■ GIVEN INFORMATION
◆ ◆ ◆ ◆ ◆ ◆ ◆
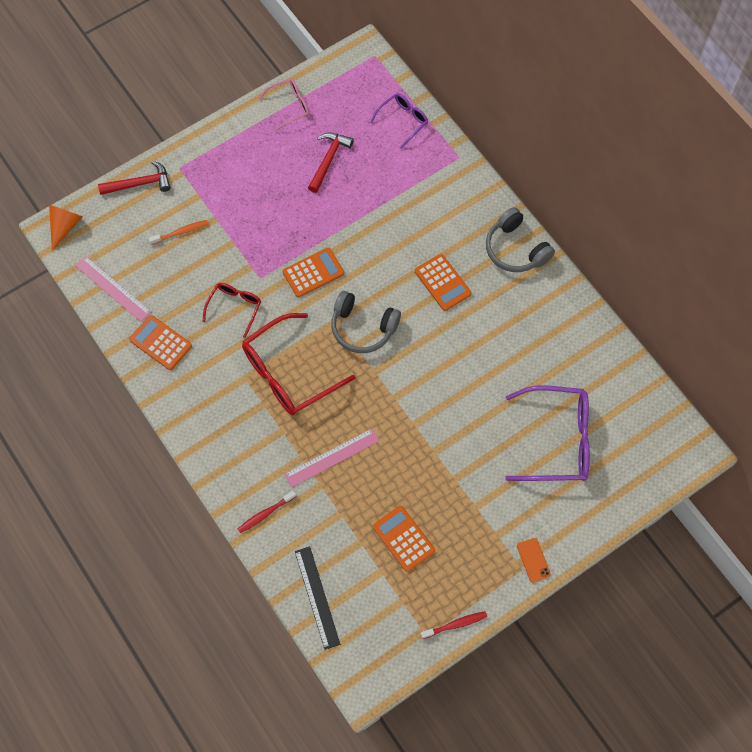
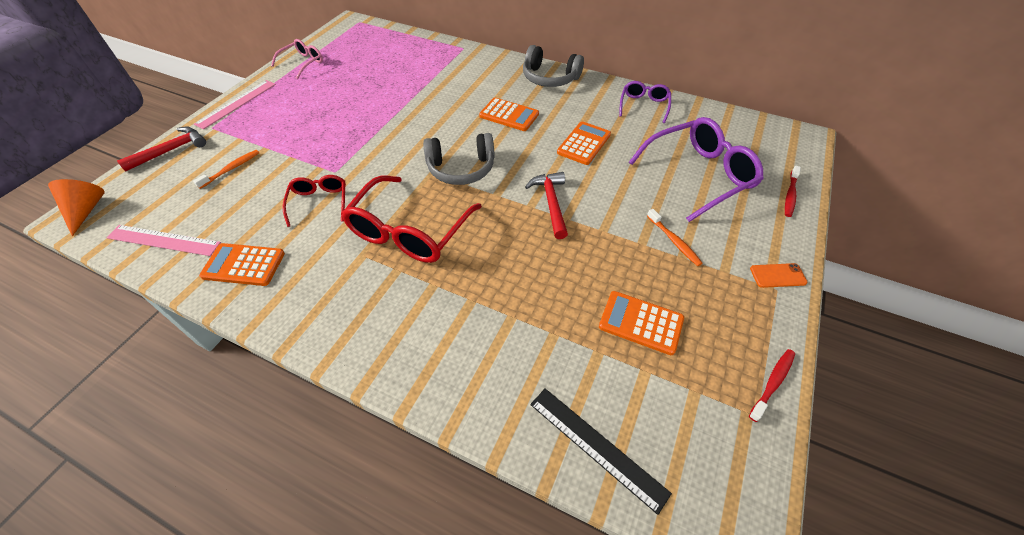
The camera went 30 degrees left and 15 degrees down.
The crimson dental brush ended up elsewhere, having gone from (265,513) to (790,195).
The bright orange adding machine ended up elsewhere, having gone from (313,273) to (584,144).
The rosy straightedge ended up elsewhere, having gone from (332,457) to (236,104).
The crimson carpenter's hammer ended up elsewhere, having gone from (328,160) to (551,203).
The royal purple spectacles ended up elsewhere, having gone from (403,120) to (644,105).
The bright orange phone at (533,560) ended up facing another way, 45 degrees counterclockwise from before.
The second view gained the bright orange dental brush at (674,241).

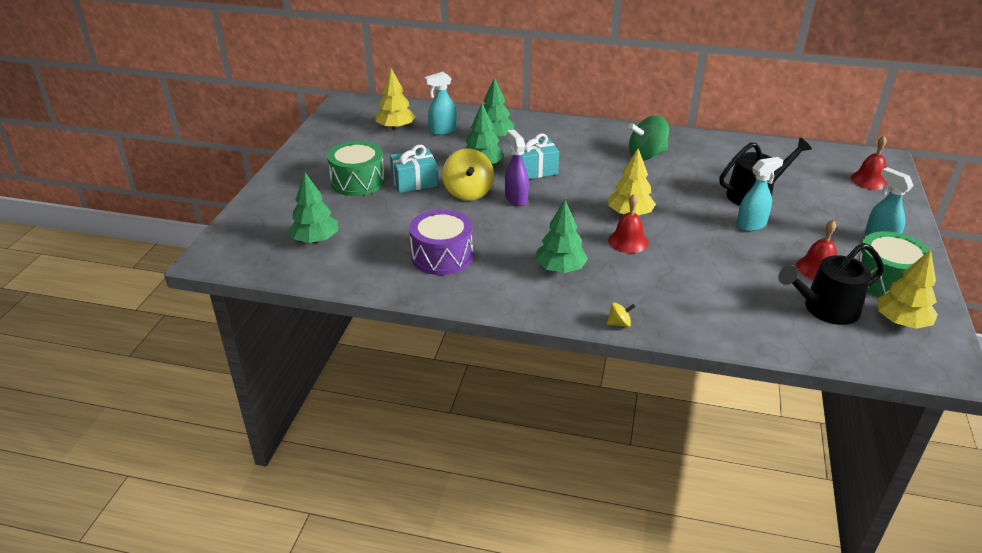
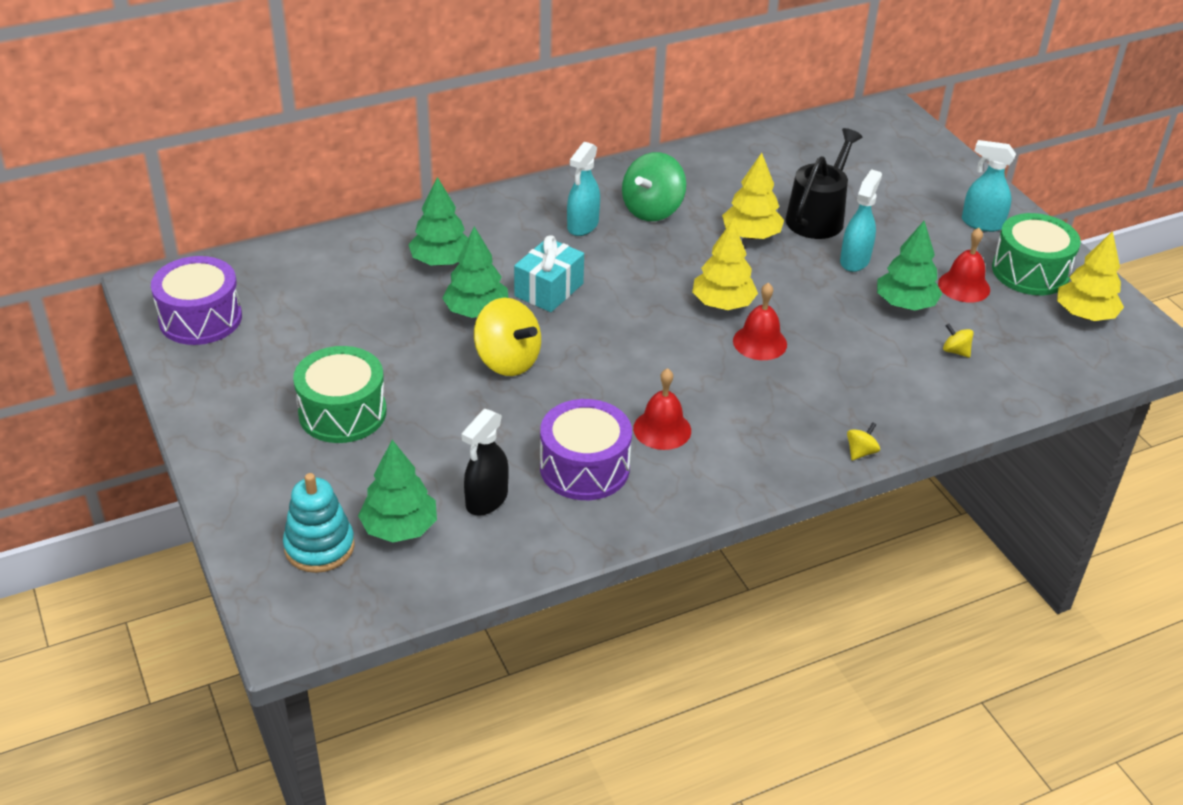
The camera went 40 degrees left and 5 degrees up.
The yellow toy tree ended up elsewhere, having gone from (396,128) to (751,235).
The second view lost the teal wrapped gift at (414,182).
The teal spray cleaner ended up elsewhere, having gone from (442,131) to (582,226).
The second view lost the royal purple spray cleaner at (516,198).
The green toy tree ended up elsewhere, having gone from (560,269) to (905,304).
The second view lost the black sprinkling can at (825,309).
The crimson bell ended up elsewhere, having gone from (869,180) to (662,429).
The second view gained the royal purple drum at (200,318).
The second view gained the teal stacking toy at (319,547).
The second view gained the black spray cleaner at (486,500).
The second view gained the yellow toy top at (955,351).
◆ ◆ ◆ ◆ ◆ ◆ ◆
■ THE TASK
Return a word-for-word copy of the lines above from the one holding "The royal purple spectacles" through the one holding "The bright orange phone", with both of them included and nothing besides.

■ WRITTEN RESPONSE
The royal purple spectacles ended up elsewhere, having gone from (403,120) to (644,105).
The bright orange phone at (533,560) ended up facing another way, 45 degrees counterclockwise from before.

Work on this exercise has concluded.